→ **TO DO**:
Some of the lines below need repeating. Reproduce exactly those between the lines holding "purple ellipse: moved 7 px left, 14 px down" and "blue star: rotated", inclusive.

→ **RECORDS TO PROCESS**:
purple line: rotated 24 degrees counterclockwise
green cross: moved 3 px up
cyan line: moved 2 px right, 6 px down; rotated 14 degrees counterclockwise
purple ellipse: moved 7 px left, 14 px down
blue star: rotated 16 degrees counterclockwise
...
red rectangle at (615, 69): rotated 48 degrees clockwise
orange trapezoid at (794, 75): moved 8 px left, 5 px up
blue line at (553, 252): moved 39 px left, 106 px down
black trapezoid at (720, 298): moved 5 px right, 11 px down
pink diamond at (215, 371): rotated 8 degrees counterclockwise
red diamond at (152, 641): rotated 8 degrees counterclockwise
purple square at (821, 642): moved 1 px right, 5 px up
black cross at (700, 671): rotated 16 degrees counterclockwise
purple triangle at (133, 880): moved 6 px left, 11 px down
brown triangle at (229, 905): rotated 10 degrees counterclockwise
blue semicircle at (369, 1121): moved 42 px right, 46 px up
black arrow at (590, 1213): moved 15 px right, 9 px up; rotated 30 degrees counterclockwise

→ **TASK SOLUTION**:
purple ellipse: moved 7 px left, 14 px down
blue star: rotated 16 degrees counterclockwise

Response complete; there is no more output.